(RECORDS PROVIDED)

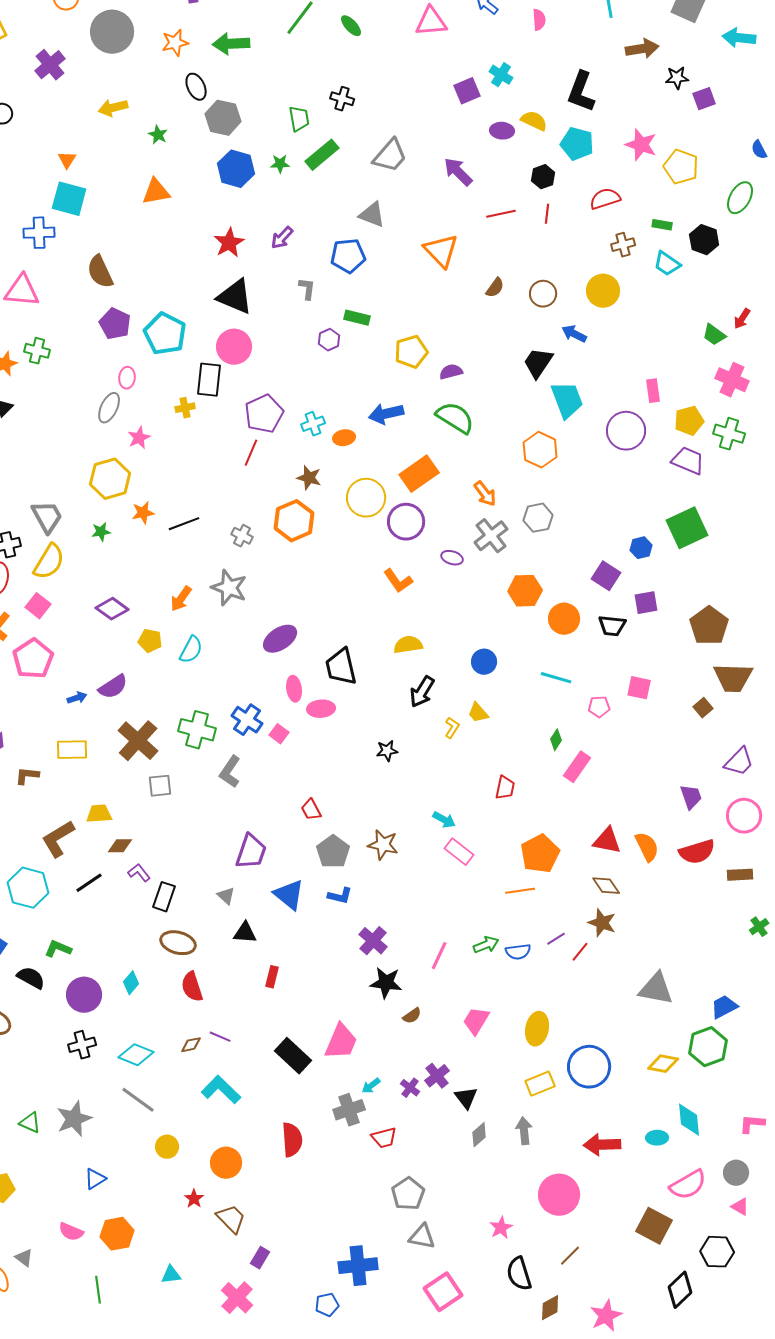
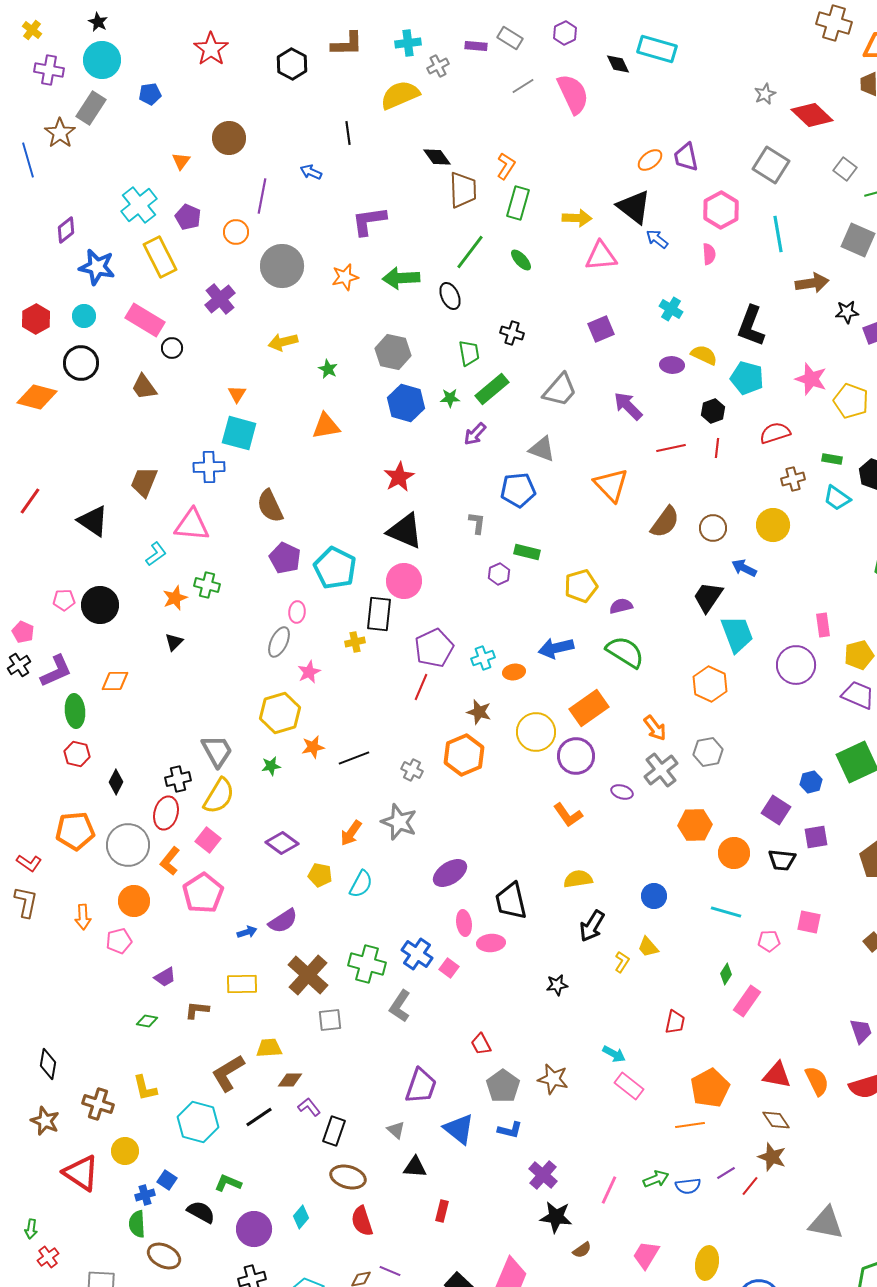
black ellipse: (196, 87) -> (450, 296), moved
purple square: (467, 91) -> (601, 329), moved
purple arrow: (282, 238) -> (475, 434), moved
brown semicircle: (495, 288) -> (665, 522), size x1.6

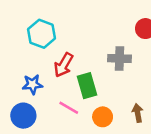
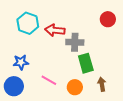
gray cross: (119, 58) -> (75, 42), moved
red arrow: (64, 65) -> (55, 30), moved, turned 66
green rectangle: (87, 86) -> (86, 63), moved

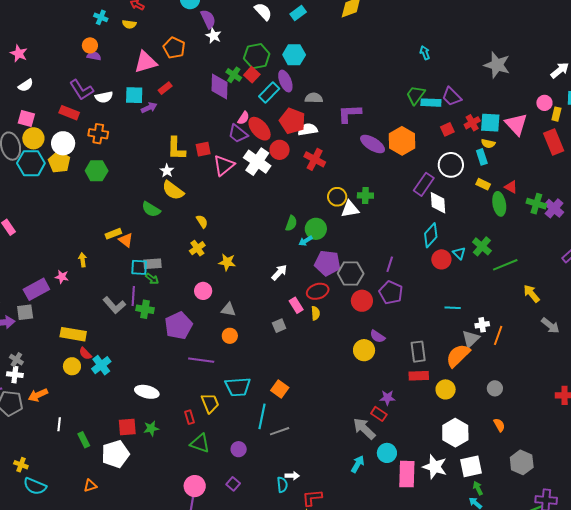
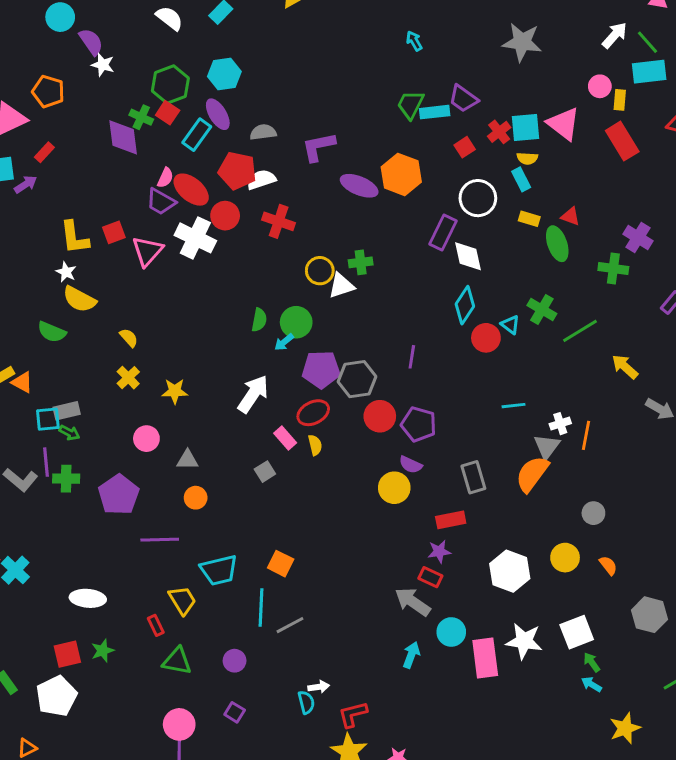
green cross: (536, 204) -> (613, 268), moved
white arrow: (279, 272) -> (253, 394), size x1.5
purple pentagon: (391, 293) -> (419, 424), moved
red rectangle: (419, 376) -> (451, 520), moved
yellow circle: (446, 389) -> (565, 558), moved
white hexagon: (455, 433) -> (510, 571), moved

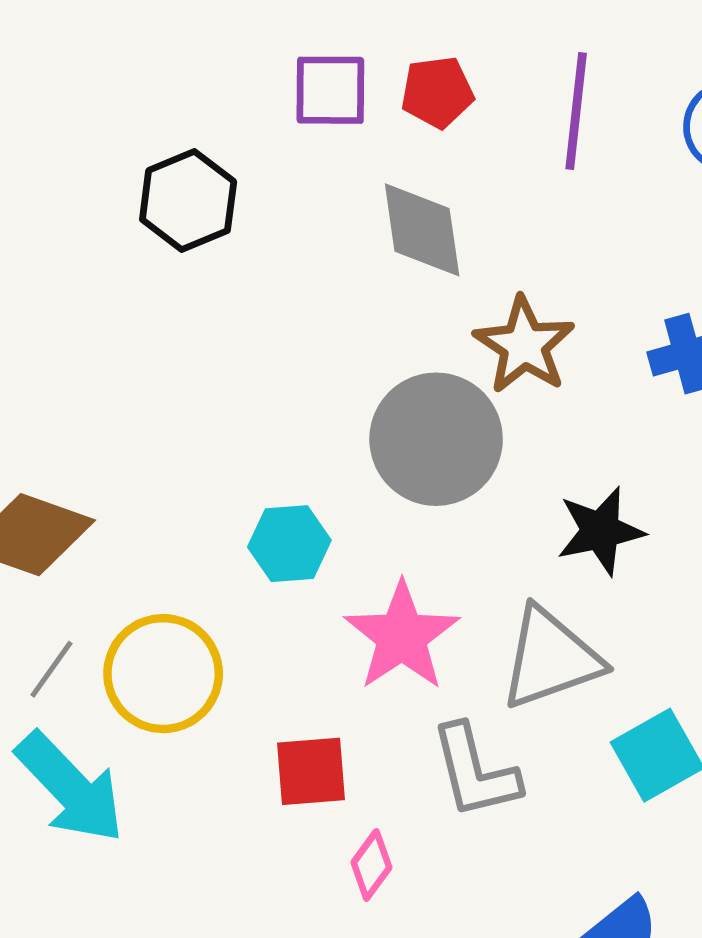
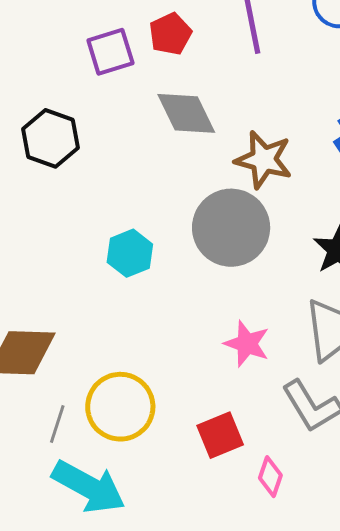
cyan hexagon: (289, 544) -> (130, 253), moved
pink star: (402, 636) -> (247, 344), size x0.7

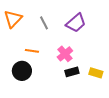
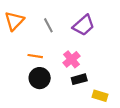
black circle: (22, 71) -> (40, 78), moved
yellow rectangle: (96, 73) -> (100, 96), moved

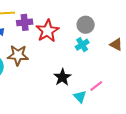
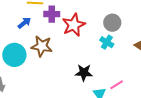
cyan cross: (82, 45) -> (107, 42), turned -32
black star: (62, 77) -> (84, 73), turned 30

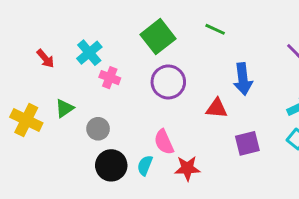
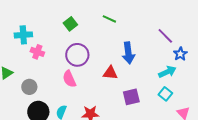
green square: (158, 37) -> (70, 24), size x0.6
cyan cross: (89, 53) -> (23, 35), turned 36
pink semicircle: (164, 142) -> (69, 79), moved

(PROBLEM STATEMENT) Every line of the records must come back unchanged, except that pictures are dropped.

(SOLUTION TO THIS PROBLEM)
black ellipse: (196, 87) -> (450, 296), moved
purple square: (467, 91) -> (601, 329), moved
purple arrow: (282, 238) -> (475, 434), moved
brown semicircle: (495, 288) -> (665, 522), size x1.6

gray cross: (119, 58) -> (75, 42), moved
red arrow: (64, 65) -> (55, 30), moved, turned 66
green rectangle: (87, 86) -> (86, 63), moved

green cross: (536, 204) -> (613, 268), moved
white arrow: (279, 272) -> (253, 394), size x1.5
purple pentagon: (391, 293) -> (419, 424), moved
red rectangle: (419, 376) -> (451, 520), moved
yellow circle: (446, 389) -> (565, 558), moved
white hexagon: (455, 433) -> (510, 571), moved

cyan hexagon: (289, 544) -> (130, 253), moved
pink star: (402, 636) -> (247, 344), size x0.7

black circle: (22, 71) -> (40, 78), moved
yellow rectangle: (96, 73) -> (100, 96), moved

cyan cross: (82, 45) -> (107, 42), turned -32
black star: (62, 77) -> (84, 73), turned 30

green square: (158, 37) -> (70, 24), size x0.6
cyan cross: (89, 53) -> (23, 35), turned 36
pink semicircle: (164, 142) -> (69, 79), moved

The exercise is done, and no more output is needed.